• **Work request**
The expected result is the full listing, retyped exactly, without a single picture.

• **Supplied material**
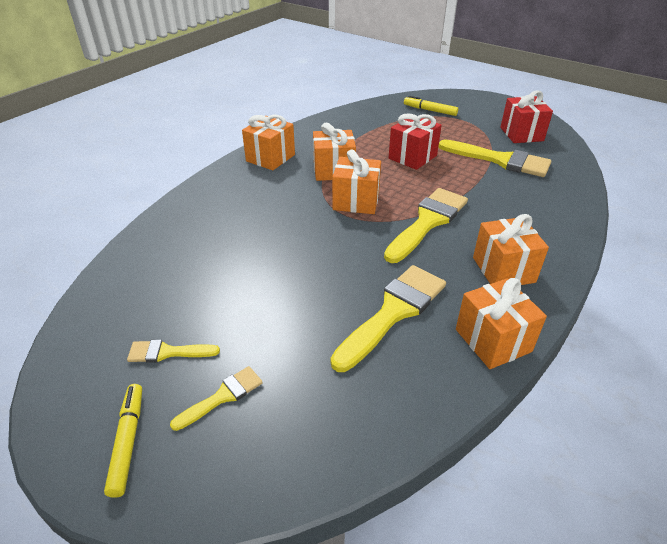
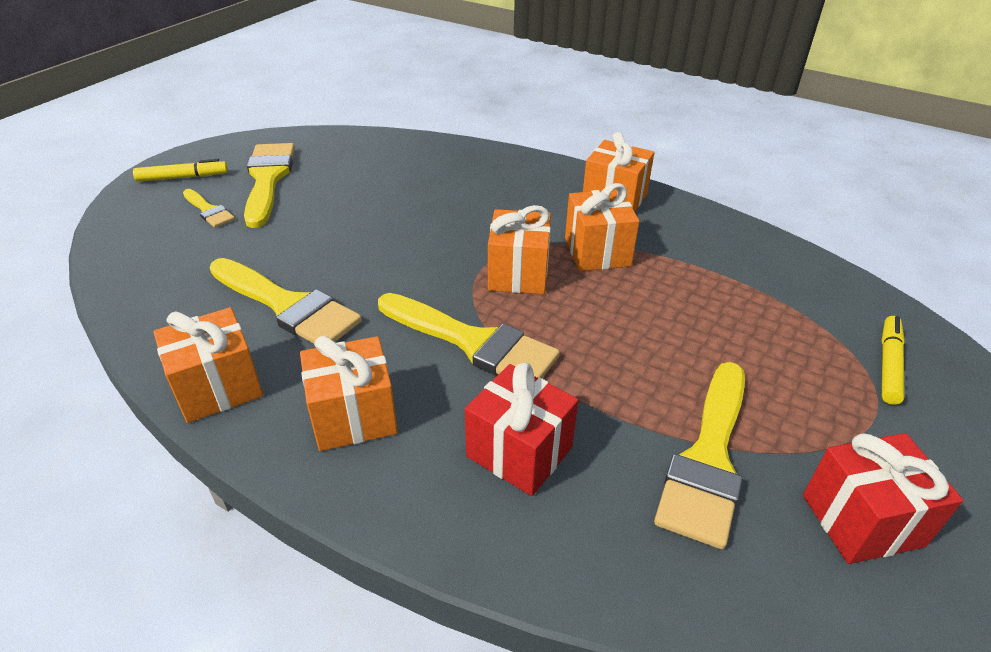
camera: 85 degrees right, 0 degrees up
(168, 352) = (268, 179): yellow brush -> yellow brush, size x1.94
(412, 157) = (671, 333): red gift -> red gift (519, 452)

• **Expected answer**
camera: 85 degrees right, 0 degrees up
(168, 352) = (268, 179): yellow brush -> yellow brush, size x1.94
(412, 157) = (671, 333): red gift -> red gift (519, 452)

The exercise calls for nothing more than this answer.